### [Work order]
Quote from the first line below through the line that contains "none -> cyan 1x3 plate [108,159,262,246]", both included, and leave the pictures out.

### [Input data]
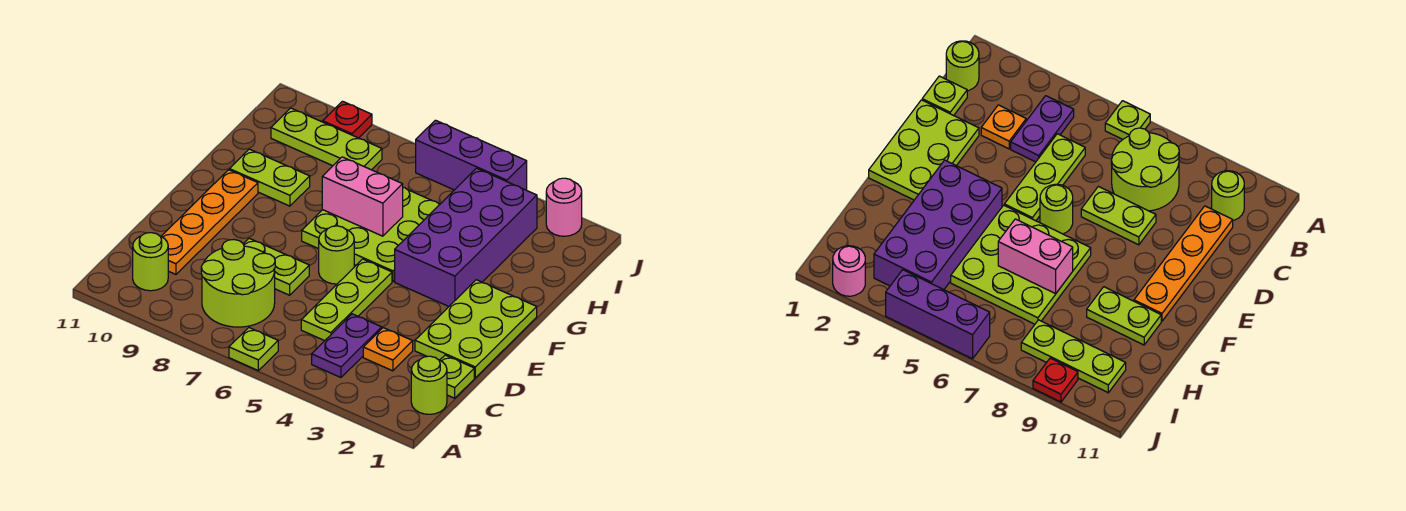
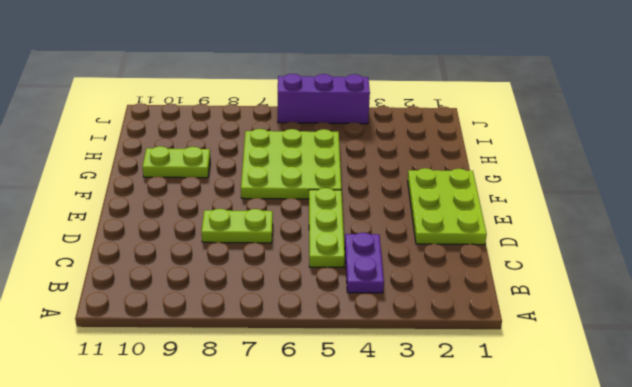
none -> lime 1x1 plate [229,328,278,370]
none -> lime 1x1 round brick [411,356,447,414]
none -> lime 2x2 round brick [201,240,275,327]

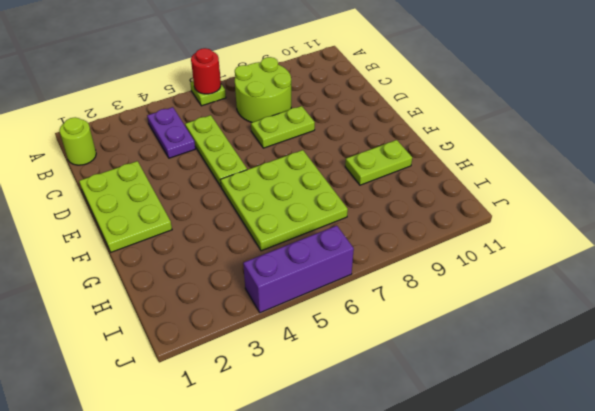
red 1x1 round brick [191,48,221,94] -> none
none -> lime 1x1 round brick [133,233,168,291]
none -> lime 1x1 plate [440,355,474,398]
none -> orange 1x1 plate [363,328,413,371]

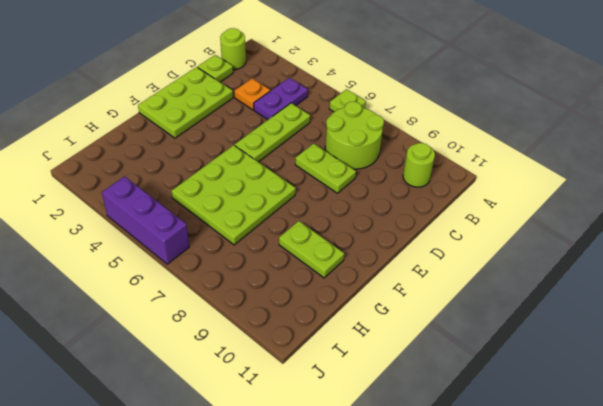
none -> orange 1x4 plate [161,170,258,274]
none -> lime 1x1 round brick [319,226,354,284]
none -> purple 2x4 brick [395,168,537,306]

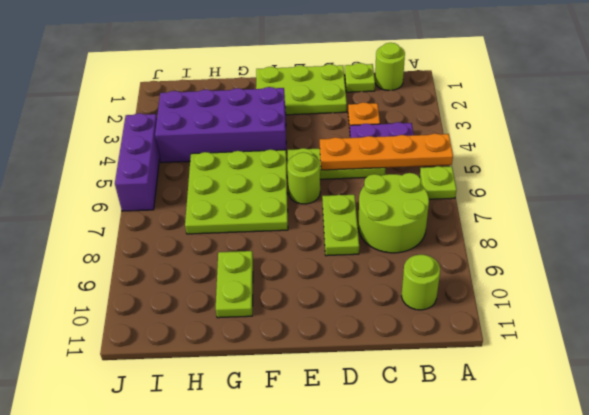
orange 1x4 plate [320,134,453,170] -> orange 1x4 plate moved to [161,170,258,274]
none -> lime 1x3 plate [271,108,382,170]
none -> pink 1x1 round brick [546,178,582,236]
none -> red 1x1 plate [323,101,372,138]

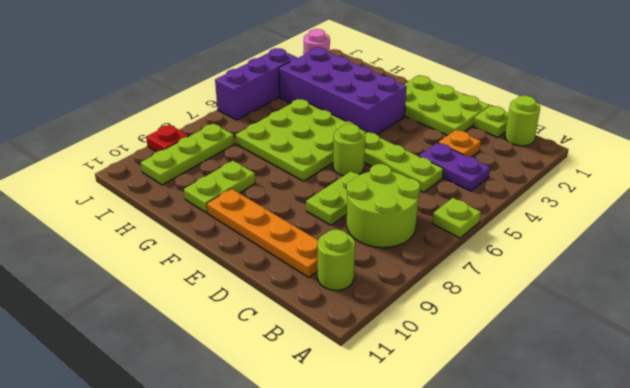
none -> pink 1x2 brick [322,157,403,236]

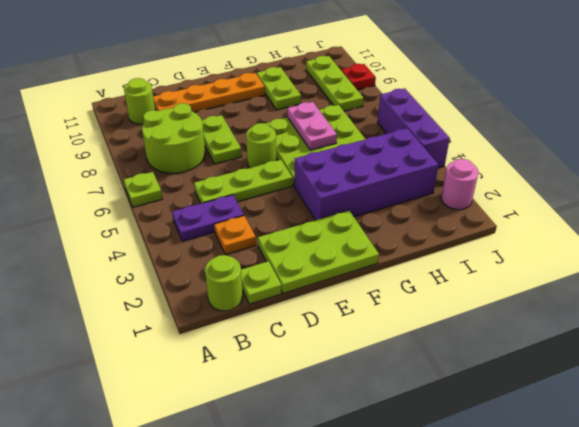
pink 1x2 plate [288,102,337,150] -> pink 1x2 brick [322,157,403,236]

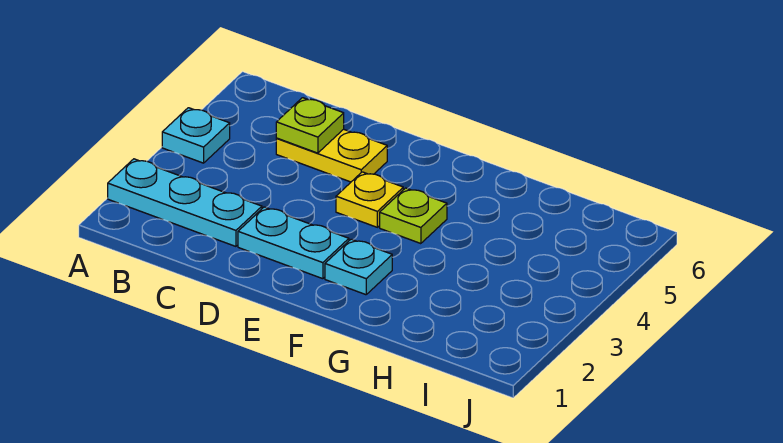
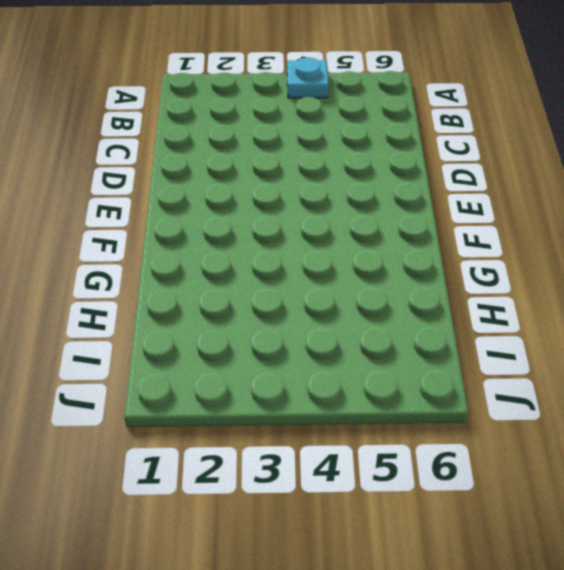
none -> cyan 1x3 plate [108,159,262,246]
none -> yellow 1x2 plate [276,129,387,182]

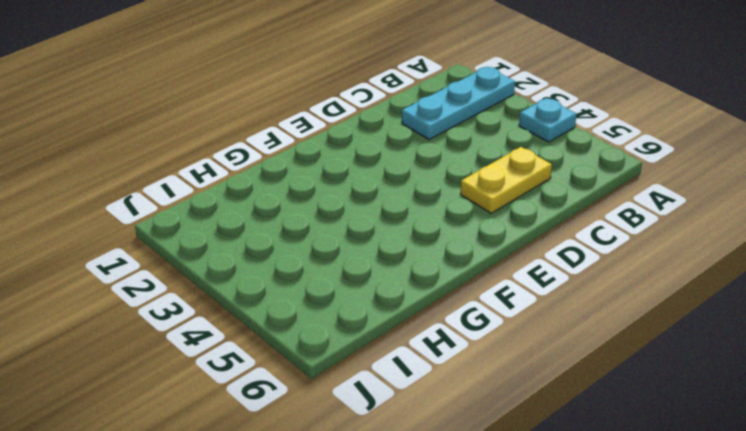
none -> cyan 1x2 plate [238,207,349,279]
none -> yellow 1x1 plate [336,172,403,227]

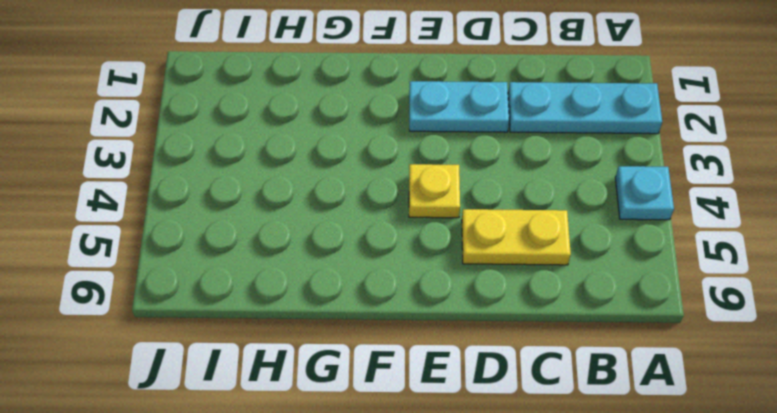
none -> cyan 1x1 plate [325,239,392,295]
none -> lime 1x1 plate [380,188,447,244]

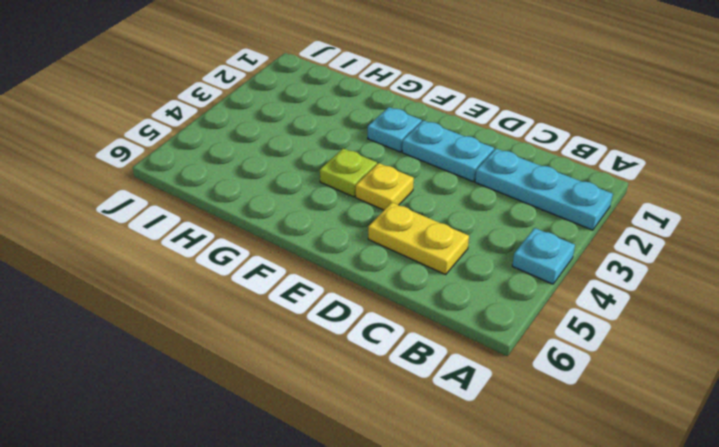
none -> lime 1x1 plate [276,98,344,153]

### [Your solution]
none -> lime 1x1 plate [229,328,278,370]
none -> lime 1x1 round brick [411,356,447,414]
none -> lime 2x2 round brick [201,240,275,327]

red 1x1 round brick [191,48,221,94] -> none
none -> lime 1x1 round brick [133,233,168,291]
none -> lime 1x1 plate [440,355,474,398]
none -> orange 1x1 plate [363,328,413,371]

none -> orange 1x4 plate [161,170,258,274]
none -> lime 1x1 round brick [319,226,354,284]
none -> purple 2x4 brick [395,168,537,306]

orange 1x4 plate [320,134,453,170] -> orange 1x4 plate moved to [161,170,258,274]
none -> lime 1x3 plate [271,108,382,170]
none -> pink 1x1 round brick [546,178,582,236]
none -> red 1x1 plate [323,101,372,138]

none -> pink 1x2 brick [322,157,403,236]

pink 1x2 plate [288,102,337,150] -> pink 1x2 brick [322,157,403,236]

none -> cyan 1x3 plate [108,159,262,246]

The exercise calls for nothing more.